== WHAT IS BEING ASKED ==
Copy the listing below verbatim, from the first line through the last, and omit the pictures from your output.

== AVAILABLE DATA ==
╔══

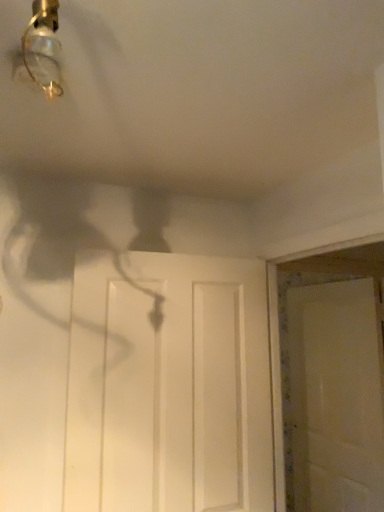
Question: Which direction should I rotate to look at white matte door at center, which ranks as the second door in left-to-right order, — up or down?

Choices:
 (A) up
 (B) down

Answer: (B)

Question: Which direction should I rotate to face white matte door at center, the 2th door when ordered from back to front, — up or down?

Choices:
 (A) up
 (B) down

Answer: (B)

Question: Is white matte door at center, the 1th door in the back-to-front sequence, far away from white matte door at center, the second door positioned from the right?

Choices:
 (A) no
 (B) yes

Answer: (B)

Question: Does white matte door at center, which is the first door from right to left, turn towards white matte door at center, acting as the 1th door starting from the left?

Choices:
 (A) no
 (B) yes

Answer: (B)

Question: Does white matte door at center, which ranks as the second door in left-to-right order, have a lesser width compared to white matte door at center, the first door viewed from the front?

Choices:
 (A) yes
 (B) no

Answer: (A)

Question: From the image's perspective, does white matte door at center, arranged as the second door when viewed from the front, appear higher than white matte door at center, the first door viewed from the front?

Choices:
 (A) yes
 (B) no

Answer: (B)

Question: Considering the relative sizes of white matte door at center, arranged as the second door when viewed from the front, and white matte door at center, the second door positioned from the right, in the image provided, is white matte door at center, arranged as the second door when viewed from the front, shorter than white matte door at center, the second door positioned from the right,?

Choices:
 (A) no
 (B) yes

Answer: (A)

Question: Does white matte door at center, arranged as the second door when viewed from the front, appear on the right side of white matte door at center, the first door viewed from the front?

Choices:
 (A) yes
 (B) no

Answer: (A)

Question: From a real-world perspective, does white matte door at center, acting as the 1th door starting from the left, stand above white matte door at center, the 1th door in the back-to-front sequence?

Choices:
 (A) no
 (B) yes

Answer: (B)

Question: Is the depth of white matte door at center, the second door positioned from the right, less than that of white matte door at center, which ranks as the second door in left-to-right order?

Choices:
 (A) yes
 (B) no

Answer: (A)

Question: Is white matte door at center, the 2th door when ordered from back to front, outside of white matte door at center, arranged as the second door when viewed from the front?

Choices:
 (A) no
 (B) yes

Answer: (B)

Question: From the image's perspective, is white matte door at center, the first door viewed from the front, on top of white matte door at center, which ranks as the second door in left-to-right order?

Choices:
 (A) no
 (B) yes

Answer: (B)

Question: From the image's perspective, would you say white matte door at center, the second door positioned from the right, is shown under white matte door at center, which ranks as the second door in left-to-right order?

Choices:
 (A) no
 (B) yes

Answer: (A)

Question: Considering the positions of point (340, 379) and point (256, 332), is point (340, 379) closer or farther from the camera than point (256, 332)?

Choices:
 (A) closer
 (B) farther

Answer: (B)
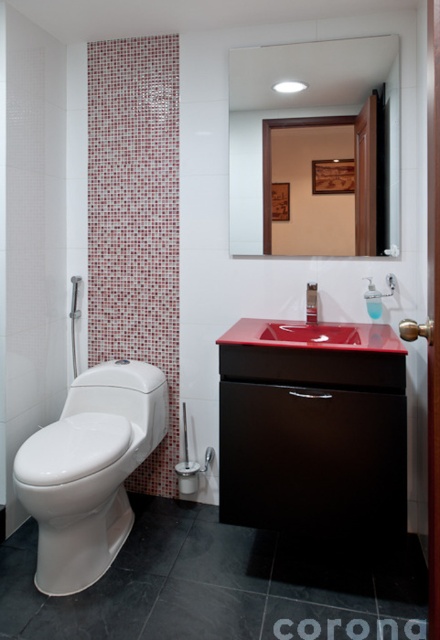
You are standing in the bathroom and want to place a small potted plant. The plant needs to be placed exactly at point (223, 552). What color is the tile at that location?

The tile at point (223, 552) is black tile at lower center.

You are standing in the bathroom and want to adjust the water temperature using the matte black faucet at sink right. To do this, you need to reach the faucet. However, there is a clear glass mirror at upper center in the way. Is the mirror positioned to your left or right relative to the faucet?

The clear glass mirror at upper center is to the left of the matte black faucet at sink right.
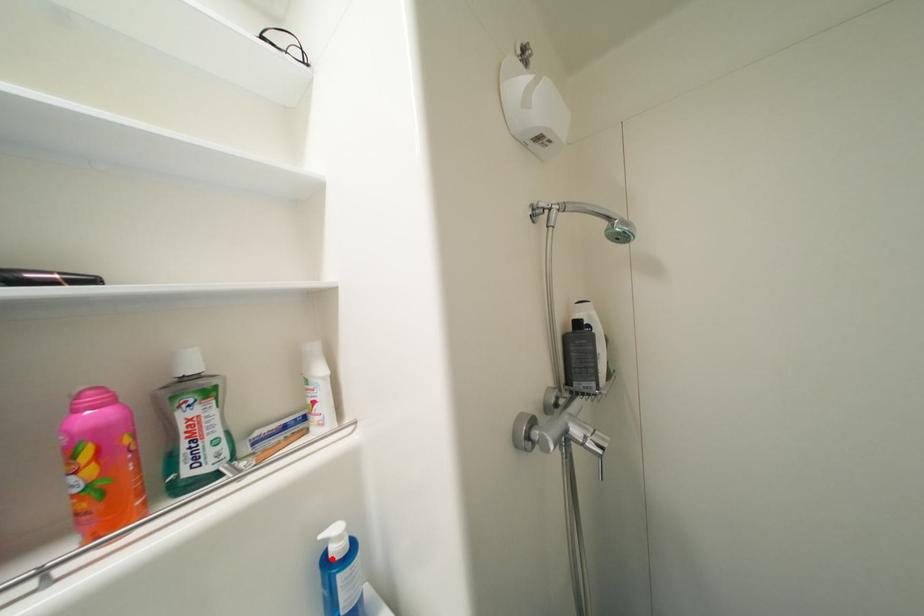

╚══

== SOLUTION FOR THIS TASK ==
Question: Which direction should I rotate to look at white matte door at center, which ranks as the second door in left-to-right order, — up or down?

Choices:
 (A) up
 (B) down

Answer: (B)

Question: Which direction should I rotate to face white matte door at center, the 2th door when ordered from back to front, — up or down?

Choices:
 (A) up
 (B) down

Answer: (B)

Question: Is white matte door at center, the 1th door in the back-to-front sequence, far away from white matte door at center, the second door positioned from the right?

Choices:
 (A) no
 (B) yes

Answer: (B)

Question: Does white matte door at center, which is the first door from right to left, turn towards white matte door at center, acting as the 1th door starting from the left?

Choices:
 (A) no
 (B) yes

Answer: (B)

Question: Does white matte door at center, which ranks as the second door in left-to-right order, have a lesser width compared to white matte door at center, the first door viewed from the front?

Choices:
 (A) yes
 (B) no

Answer: (A)

Question: From the image's perspective, does white matte door at center, arranged as the second door when viewed from the front, appear higher than white matte door at center, the first door viewed from the front?

Choices:
 (A) yes
 (B) no

Answer: (B)

Question: Considering the relative sizes of white matte door at center, arranged as the second door when viewed from the front, and white matte door at center, the second door positioned from the right, in the image provided, is white matte door at center, arranged as the second door when viewed from the front, shorter than white matte door at center, the second door positioned from the right,?

Choices:
 (A) no
 (B) yes

Answer: (A)

Question: Does white matte door at center, arranged as the second door when viewed from the front, appear on the right side of white matte door at center, the first door viewed from the front?

Choices:
 (A) yes
 (B) no

Answer: (A)

Question: From a real-world perspective, does white matte door at center, acting as the 1th door starting from the left, stand above white matte door at center, the 1th door in the back-to-front sequence?

Choices:
 (A) no
 (B) yes

Answer: (B)

Question: Is the depth of white matte door at center, the second door positioned from the right, less than that of white matte door at center, which ranks as the second door in left-to-right order?

Choices:
 (A) yes
 (B) no

Answer: (A)

Question: Is white matte door at center, the 2th door when ordered from back to front, outside of white matte door at center, arranged as the second door when viewed from the front?

Choices:
 (A) no
 (B) yes

Answer: (B)

Question: From the image's perspective, is white matte door at center, the first door viewed from the front, on top of white matte door at center, which ranks as the second door in left-to-right order?

Choices:
 (A) no
 (B) yes

Answer: (B)

Question: From the image's perspective, would you say white matte door at center, the second door positioned from the right, is shown under white matte door at center, which ranks as the second door in left-to-right order?

Choices:
 (A) no
 (B) yes

Answer: (A)

Question: Considering the positions of point (340, 379) and point (256, 332), is point (340, 379) closer or farther from the camera than point (256, 332)?

Choices:
 (A) closer
 (B) farther

Answer: (B)
You are standing in the bathroom and want to place a small potted plant. The plant needs to be placed exactly at point (223, 552). What color is the tile at that location?

The tile at point (223, 552) is black tile at lower center.

You are standing in the bathroom and want to adjust the water temperature using the matte black faucet at sink right. To do this, you need to reach the faucet. However, there is a clear glass mirror at upper center in the way. Is the mirror positioned to your left or right relative to the faucet?

The clear glass mirror at upper center is to the left of the matte black faucet at sink right.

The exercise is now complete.